### Work order
Find all the lines in the entries below that hold the word "round" and copy them.
*** Input for this task
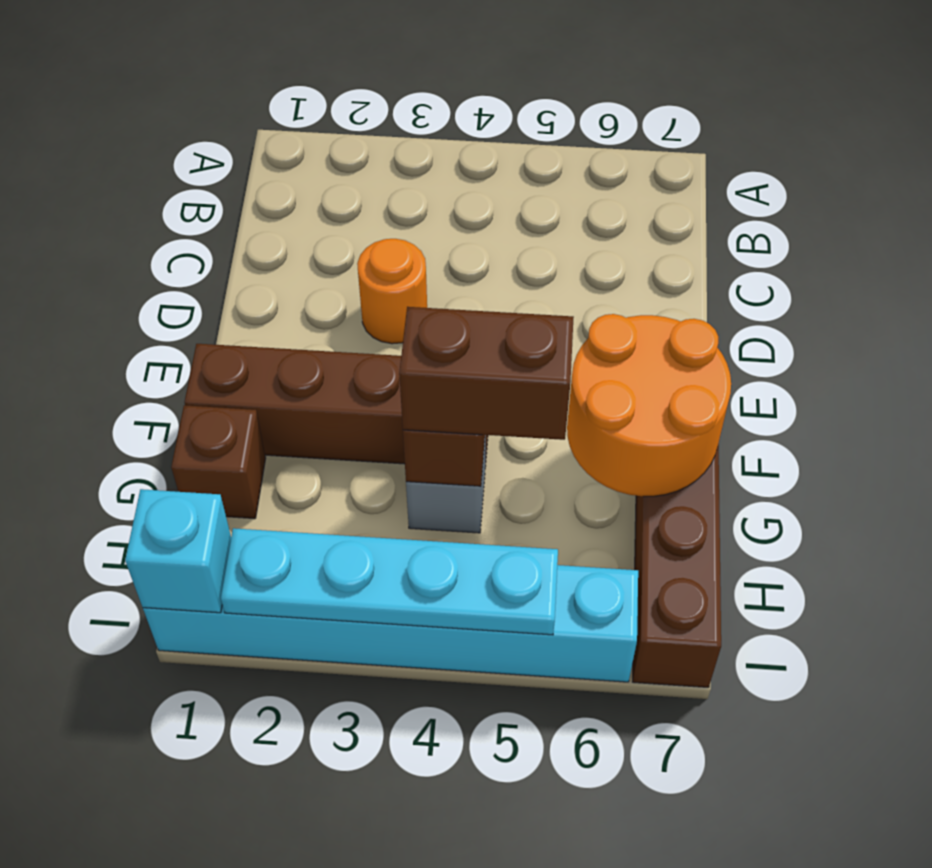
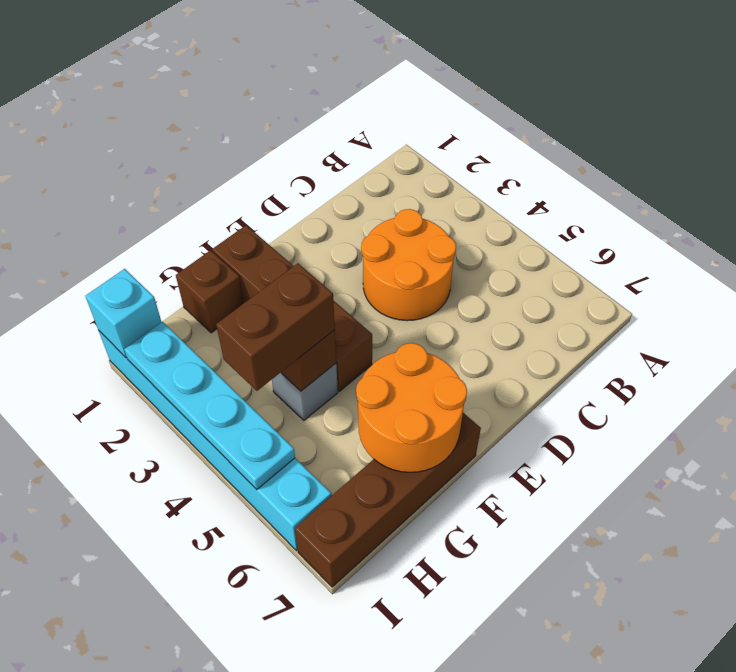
orange round brick D3 level 1 -> orange round brick C3:D4 level 1
brown brick G4:G5 level 3 -> brown brick G4:H4 level 3

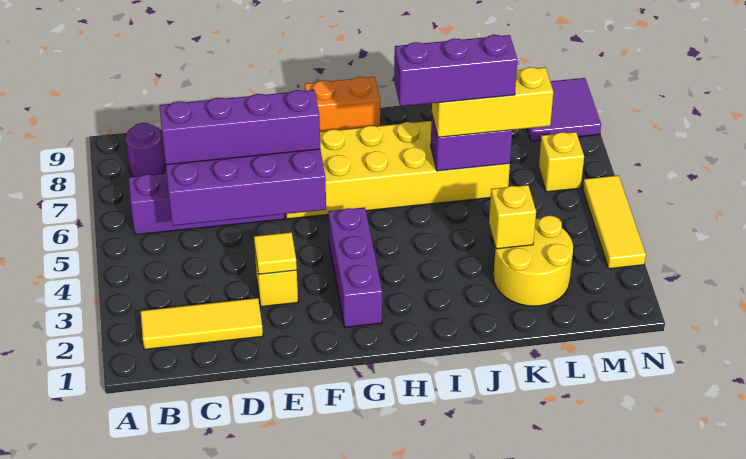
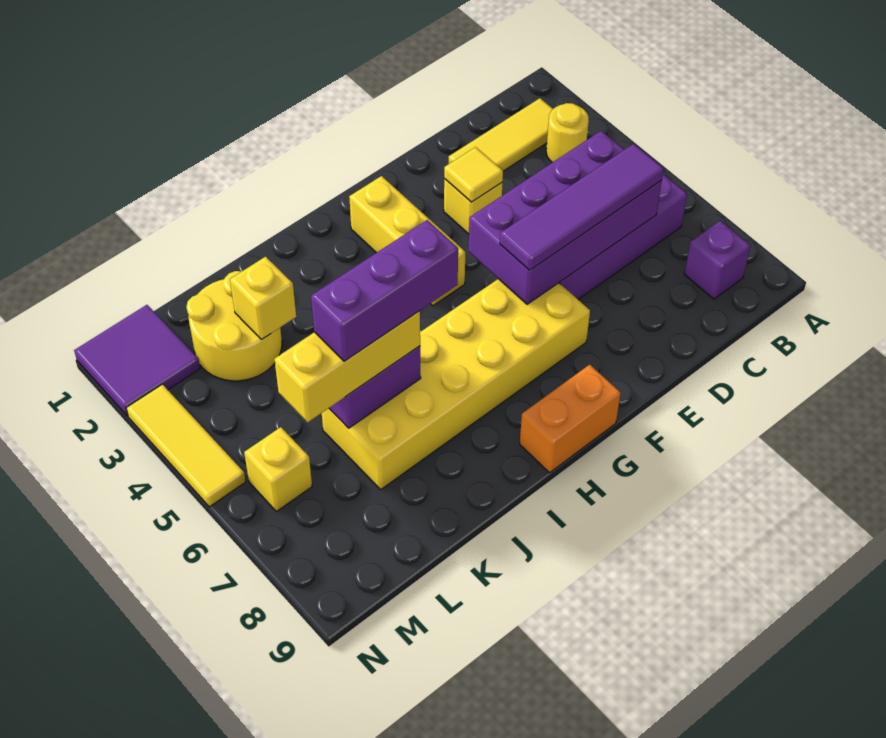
none -> yellow round brick B3 level 1
purple round brick B8 level 1 -> purple brick B8 level 1
purple brick C6:F6 level 3 -> purple tile C6:F6 level 3
purple brick G2:G4 level 1 -> yellow brick G2:G4 level 1
purple tile M8:N9 level 1 -> purple tile M1:N2 level 1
******
### Task response
orange round brick D3 level 1 -> orange round brick C3:D4 level 1
none -> yellow round brick B3 level 1
purple round brick B8 level 1 -> purple brick B8 level 1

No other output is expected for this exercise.